Extracted records

= = = = = = =

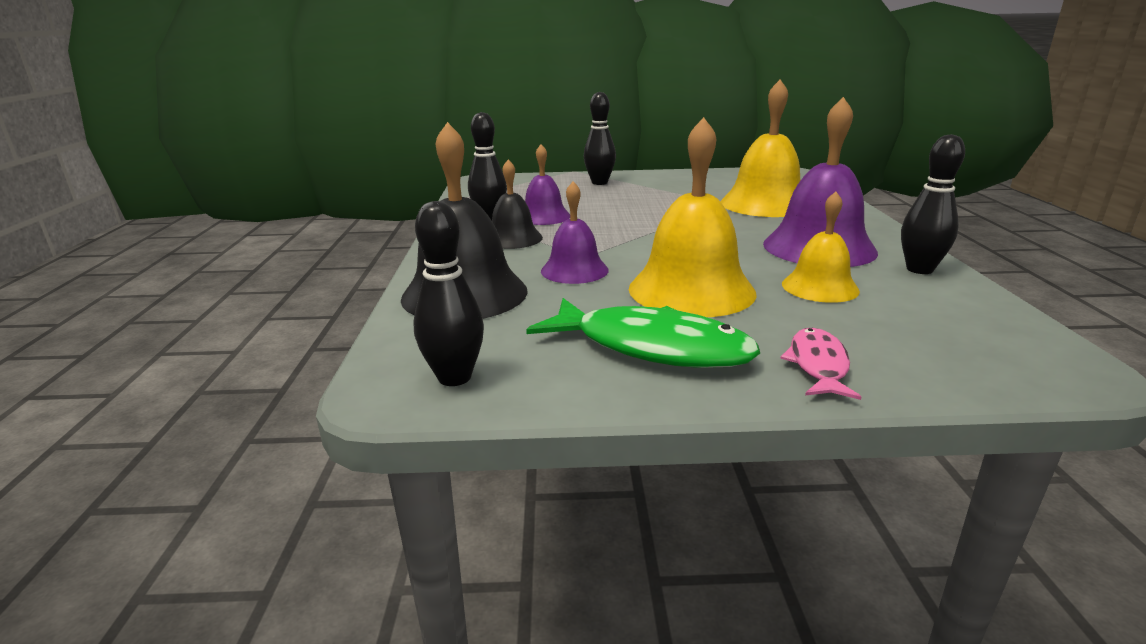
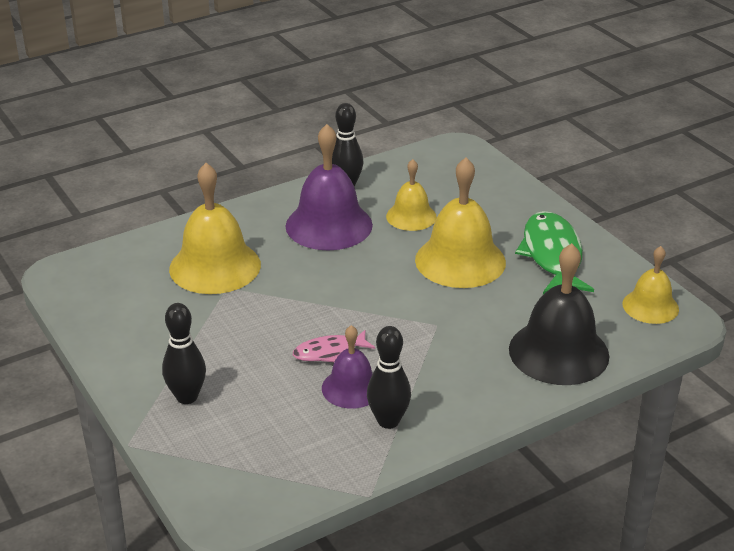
camera: 120 degrees left, 10 degrees up
(454, 377) = (650, 306): black bowling pin -> yellow bell
(513, 238) = (430, 380): black bell -> none
(574, 270) = (471, 319): purple bell -> none
(818, 365) = (519, 206): pink fish -> pink fish (329, 352)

= = = = = = =

Task item
With the pictures dropped, give every entry above again exactly.

Solution for this task
camera: 120 degrees left, 10 degrees up
(454, 377) = (650, 306): black bowling pin -> yellow bell
(513, 238) = (430, 380): black bell -> none
(574, 270) = (471, 319): purple bell -> none
(818, 365) = (519, 206): pink fish -> pink fish (329, 352)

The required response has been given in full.